- **Work to complete**: Find each line of the material below in which the word "right" occurs, and return it.

== Data ==

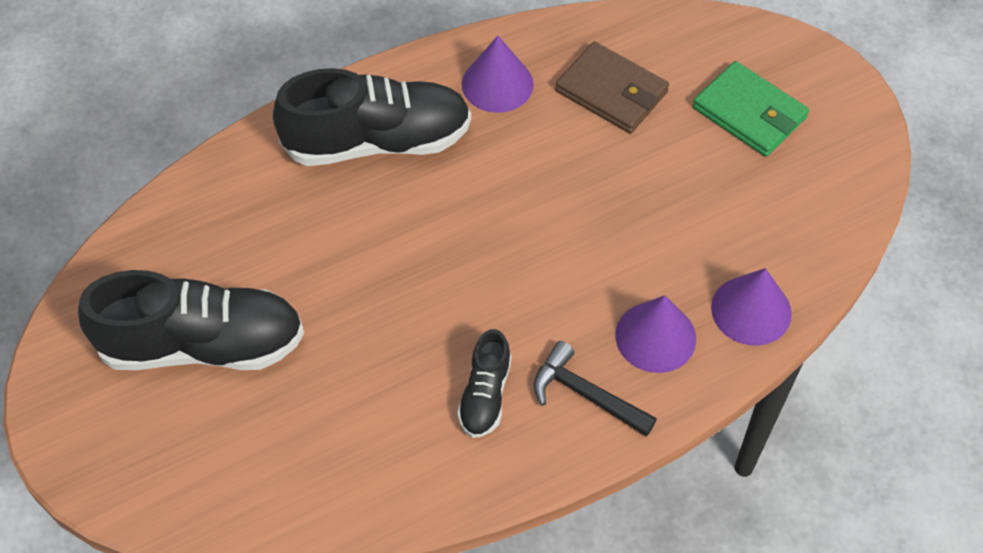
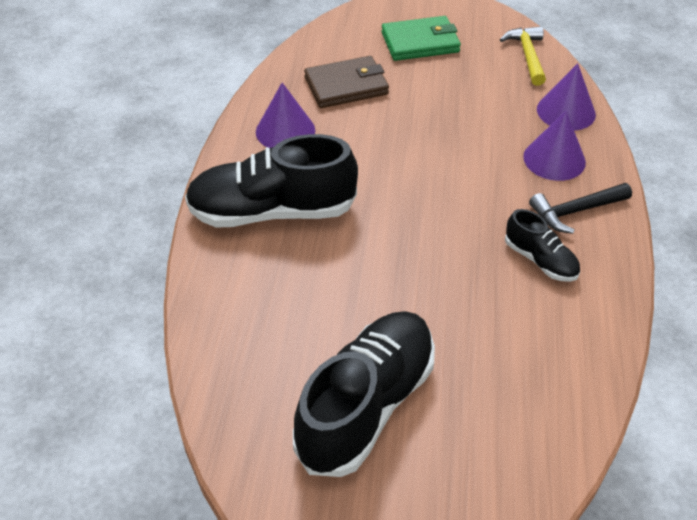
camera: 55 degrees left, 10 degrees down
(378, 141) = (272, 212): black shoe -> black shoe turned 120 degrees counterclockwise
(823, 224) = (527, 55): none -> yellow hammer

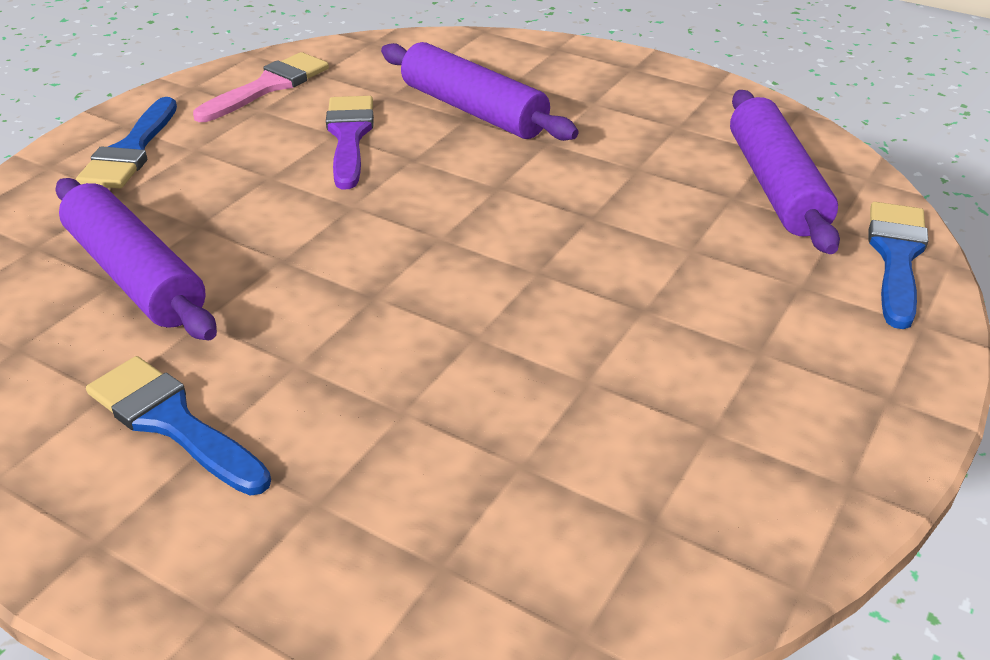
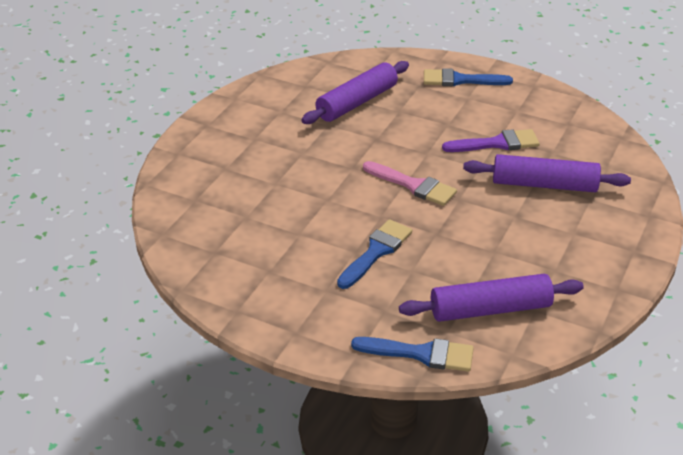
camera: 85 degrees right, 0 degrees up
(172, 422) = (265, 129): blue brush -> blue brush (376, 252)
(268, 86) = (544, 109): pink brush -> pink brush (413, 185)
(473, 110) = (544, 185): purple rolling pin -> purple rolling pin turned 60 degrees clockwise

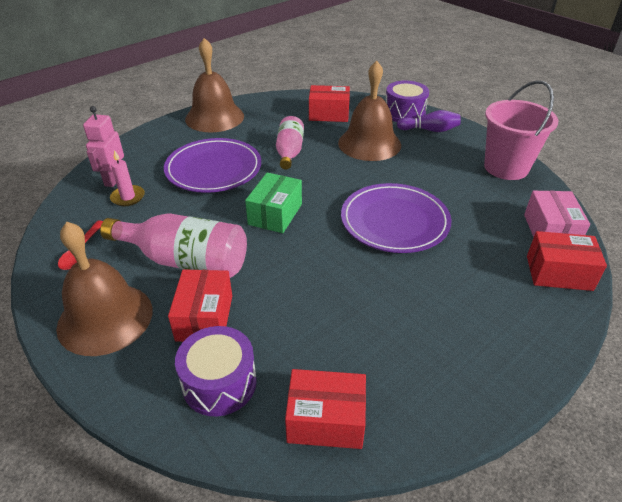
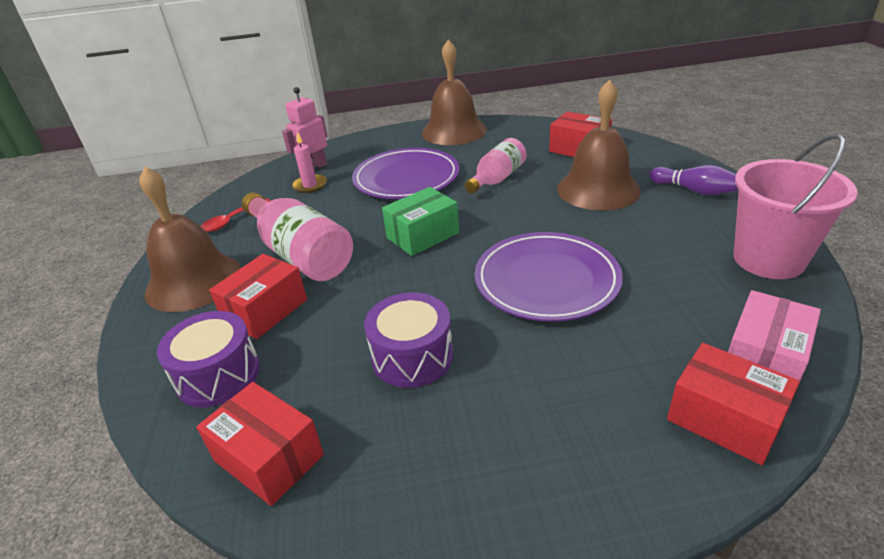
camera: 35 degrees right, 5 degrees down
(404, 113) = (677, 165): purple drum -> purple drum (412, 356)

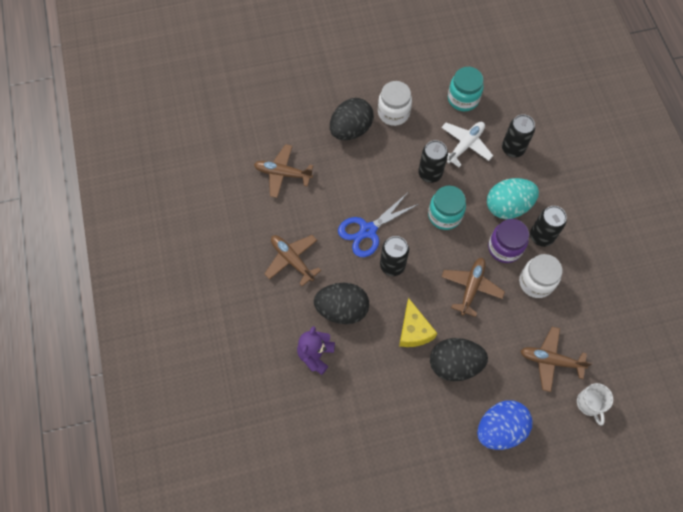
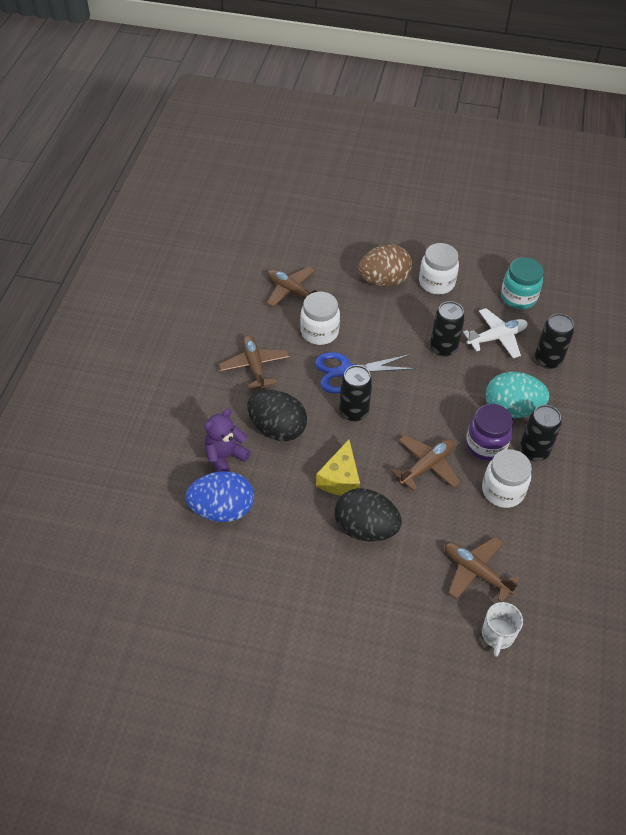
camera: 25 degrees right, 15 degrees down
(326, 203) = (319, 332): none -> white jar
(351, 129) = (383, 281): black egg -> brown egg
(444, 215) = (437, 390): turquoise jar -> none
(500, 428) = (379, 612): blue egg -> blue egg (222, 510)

===

- **Output**:
camera: 85 degrees right, 0 degrees up
camera: 35 degrees right, 5 degrees down
camera: 25 degrees right, 15 degrees down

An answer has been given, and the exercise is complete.